◆ **WORK INSTRUCTIONS**: From the line with "R201: 91k (COM, SIG39) -> none" through the line with "R4: 56 (BASE, U2/OUT) -> 680k (BASE, U2/OUT)", inclusive, return each line of the data below exactly and leave the rest out.

........

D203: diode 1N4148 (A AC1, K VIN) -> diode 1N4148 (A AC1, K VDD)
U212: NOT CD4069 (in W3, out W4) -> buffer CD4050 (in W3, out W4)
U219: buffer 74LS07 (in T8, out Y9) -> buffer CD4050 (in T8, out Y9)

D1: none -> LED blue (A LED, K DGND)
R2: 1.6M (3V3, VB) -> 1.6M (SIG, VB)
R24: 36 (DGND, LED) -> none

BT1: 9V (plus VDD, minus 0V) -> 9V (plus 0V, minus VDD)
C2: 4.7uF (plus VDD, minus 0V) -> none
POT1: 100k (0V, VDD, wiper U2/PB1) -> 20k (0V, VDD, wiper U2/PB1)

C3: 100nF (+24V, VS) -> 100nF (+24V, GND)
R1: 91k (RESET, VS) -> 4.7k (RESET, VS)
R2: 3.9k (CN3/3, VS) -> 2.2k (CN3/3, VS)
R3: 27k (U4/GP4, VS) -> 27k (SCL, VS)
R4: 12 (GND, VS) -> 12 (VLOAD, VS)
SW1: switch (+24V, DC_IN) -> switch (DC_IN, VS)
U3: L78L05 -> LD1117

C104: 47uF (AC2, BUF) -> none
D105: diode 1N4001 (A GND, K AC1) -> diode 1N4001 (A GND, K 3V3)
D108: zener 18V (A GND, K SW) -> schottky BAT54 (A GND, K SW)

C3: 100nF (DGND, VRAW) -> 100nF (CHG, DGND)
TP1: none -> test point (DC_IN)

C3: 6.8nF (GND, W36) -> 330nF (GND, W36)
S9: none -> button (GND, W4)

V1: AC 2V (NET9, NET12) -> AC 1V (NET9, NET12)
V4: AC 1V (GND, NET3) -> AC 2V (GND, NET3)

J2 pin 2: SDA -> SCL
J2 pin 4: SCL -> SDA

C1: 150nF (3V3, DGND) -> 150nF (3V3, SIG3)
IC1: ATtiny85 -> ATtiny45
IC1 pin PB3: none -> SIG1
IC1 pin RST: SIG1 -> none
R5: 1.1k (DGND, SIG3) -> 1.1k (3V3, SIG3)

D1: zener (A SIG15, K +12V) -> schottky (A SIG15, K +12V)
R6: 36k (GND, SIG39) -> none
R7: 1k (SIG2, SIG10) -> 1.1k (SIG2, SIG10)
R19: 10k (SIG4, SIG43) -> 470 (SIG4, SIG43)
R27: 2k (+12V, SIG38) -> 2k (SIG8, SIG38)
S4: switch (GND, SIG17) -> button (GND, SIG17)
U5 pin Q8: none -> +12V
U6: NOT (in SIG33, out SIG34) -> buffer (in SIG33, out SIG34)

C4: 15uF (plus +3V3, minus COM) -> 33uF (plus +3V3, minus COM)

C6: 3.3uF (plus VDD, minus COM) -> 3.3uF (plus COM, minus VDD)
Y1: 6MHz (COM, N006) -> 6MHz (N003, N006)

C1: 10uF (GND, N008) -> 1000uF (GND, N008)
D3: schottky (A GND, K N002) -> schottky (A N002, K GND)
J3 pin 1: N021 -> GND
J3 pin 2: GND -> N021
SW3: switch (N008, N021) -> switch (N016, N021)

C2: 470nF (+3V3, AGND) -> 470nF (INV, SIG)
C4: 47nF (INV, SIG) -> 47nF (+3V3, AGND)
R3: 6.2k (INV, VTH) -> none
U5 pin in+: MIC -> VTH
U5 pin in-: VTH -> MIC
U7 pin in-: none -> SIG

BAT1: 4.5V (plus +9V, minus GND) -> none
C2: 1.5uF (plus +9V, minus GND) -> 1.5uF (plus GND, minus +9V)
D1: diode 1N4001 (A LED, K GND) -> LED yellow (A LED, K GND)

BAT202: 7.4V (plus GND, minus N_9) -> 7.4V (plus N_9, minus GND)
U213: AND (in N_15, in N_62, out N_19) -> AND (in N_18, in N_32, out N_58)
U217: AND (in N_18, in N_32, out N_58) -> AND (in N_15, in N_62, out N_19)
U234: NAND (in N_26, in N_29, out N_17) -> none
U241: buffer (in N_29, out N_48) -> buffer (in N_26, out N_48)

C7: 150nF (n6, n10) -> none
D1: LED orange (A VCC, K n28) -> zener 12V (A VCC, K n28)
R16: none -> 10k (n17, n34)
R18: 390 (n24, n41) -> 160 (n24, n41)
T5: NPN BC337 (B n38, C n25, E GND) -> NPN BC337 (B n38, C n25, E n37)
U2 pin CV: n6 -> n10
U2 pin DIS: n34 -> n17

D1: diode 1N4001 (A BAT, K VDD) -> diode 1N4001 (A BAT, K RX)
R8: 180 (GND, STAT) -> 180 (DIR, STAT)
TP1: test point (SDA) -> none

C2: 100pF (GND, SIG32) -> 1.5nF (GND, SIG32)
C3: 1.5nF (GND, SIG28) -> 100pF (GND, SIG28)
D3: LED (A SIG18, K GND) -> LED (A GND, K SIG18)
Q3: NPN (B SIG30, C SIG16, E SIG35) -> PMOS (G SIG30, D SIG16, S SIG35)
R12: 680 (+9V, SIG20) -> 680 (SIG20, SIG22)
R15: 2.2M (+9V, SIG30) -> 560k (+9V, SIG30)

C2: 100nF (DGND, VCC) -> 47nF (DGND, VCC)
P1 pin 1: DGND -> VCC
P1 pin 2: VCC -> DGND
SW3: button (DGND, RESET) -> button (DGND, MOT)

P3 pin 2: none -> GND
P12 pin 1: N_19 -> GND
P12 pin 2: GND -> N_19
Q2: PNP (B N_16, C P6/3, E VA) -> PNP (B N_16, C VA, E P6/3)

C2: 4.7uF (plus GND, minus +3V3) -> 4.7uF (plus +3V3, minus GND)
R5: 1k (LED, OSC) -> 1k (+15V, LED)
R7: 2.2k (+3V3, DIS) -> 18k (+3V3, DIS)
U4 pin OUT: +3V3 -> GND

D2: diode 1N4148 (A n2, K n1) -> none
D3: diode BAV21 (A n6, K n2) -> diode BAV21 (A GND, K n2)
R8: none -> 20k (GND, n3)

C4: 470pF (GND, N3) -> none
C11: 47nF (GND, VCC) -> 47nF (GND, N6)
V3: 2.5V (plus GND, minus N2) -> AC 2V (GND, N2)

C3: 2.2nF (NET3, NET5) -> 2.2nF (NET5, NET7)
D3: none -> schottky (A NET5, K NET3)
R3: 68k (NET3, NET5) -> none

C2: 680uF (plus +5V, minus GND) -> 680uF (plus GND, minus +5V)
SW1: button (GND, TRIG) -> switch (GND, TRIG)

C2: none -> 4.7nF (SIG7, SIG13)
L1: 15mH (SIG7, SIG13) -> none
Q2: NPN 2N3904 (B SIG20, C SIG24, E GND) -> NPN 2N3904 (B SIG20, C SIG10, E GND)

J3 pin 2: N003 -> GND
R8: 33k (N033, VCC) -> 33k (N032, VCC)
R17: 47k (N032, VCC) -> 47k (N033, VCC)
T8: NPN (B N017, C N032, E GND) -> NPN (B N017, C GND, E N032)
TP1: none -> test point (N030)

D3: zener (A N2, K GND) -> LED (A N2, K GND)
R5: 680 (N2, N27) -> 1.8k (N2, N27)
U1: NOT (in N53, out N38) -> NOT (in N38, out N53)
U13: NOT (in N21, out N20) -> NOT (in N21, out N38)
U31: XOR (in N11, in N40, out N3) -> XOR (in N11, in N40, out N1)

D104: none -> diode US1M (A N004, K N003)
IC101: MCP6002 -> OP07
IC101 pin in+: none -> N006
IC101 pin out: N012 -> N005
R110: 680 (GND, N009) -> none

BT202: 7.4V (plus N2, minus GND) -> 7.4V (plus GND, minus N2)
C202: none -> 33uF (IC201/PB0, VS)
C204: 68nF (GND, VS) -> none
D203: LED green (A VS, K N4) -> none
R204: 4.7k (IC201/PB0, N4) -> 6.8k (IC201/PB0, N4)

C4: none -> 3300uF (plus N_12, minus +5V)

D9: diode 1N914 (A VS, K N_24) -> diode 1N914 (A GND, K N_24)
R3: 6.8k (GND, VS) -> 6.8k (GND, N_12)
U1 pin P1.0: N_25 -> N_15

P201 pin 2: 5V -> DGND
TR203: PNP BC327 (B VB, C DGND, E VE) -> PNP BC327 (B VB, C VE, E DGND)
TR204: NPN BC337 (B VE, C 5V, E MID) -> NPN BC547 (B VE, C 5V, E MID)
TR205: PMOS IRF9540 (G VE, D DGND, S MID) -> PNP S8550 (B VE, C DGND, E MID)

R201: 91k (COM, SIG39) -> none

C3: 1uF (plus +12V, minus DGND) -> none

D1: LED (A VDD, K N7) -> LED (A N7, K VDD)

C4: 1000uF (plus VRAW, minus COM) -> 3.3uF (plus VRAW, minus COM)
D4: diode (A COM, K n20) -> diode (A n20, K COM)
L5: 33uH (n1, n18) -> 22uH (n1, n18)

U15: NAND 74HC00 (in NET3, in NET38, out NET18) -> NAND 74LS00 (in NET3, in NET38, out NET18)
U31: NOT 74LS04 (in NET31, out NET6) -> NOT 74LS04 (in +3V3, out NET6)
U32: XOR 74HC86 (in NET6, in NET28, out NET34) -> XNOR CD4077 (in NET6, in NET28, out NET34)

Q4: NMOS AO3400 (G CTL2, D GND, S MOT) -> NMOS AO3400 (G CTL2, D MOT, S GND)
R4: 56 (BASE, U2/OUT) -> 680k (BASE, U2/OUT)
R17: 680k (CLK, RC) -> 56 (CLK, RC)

........

◆ **EXPECTED ANSWER**:
R201: 91k (COM, SIG39) -> none

C3: 1uF (plus +12V, minus DGND) -> none

D1: LED (A VDD, K N7) -> LED (A N7, K VDD)

C4: 1000uF (plus VRAW, minus COM) -> 3.3uF (plus VRAW, minus COM)
D4: diode (A COM, K n20) -> diode (A n20, K COM)
L5: 33uH (n1, n18) -> 22uH (n1, n18)

U15: NAND 74HC00 (in NET3, in NET38, out NET18) -> NAND 74LS00 (in NET3, in NET38, out NET18)
U31: NOT 74LS04 (in NET31, out NET6) -> NOT 74LS04 (in +3V3, out NET6)
U32: XOR 74HC86 (in NET6, in NET28, out NET34) -> XNOR CD4077 (in NET6, in NET28, out NET34)

Q4: NMOS AO3400 (G CTL2, D GND, S MOT) -> NMOS AO3400 (G CTL2, D MOT, S GND)
R4: 56 (BASE, U2/OUT) -> 680k (BASE, U2/OUT)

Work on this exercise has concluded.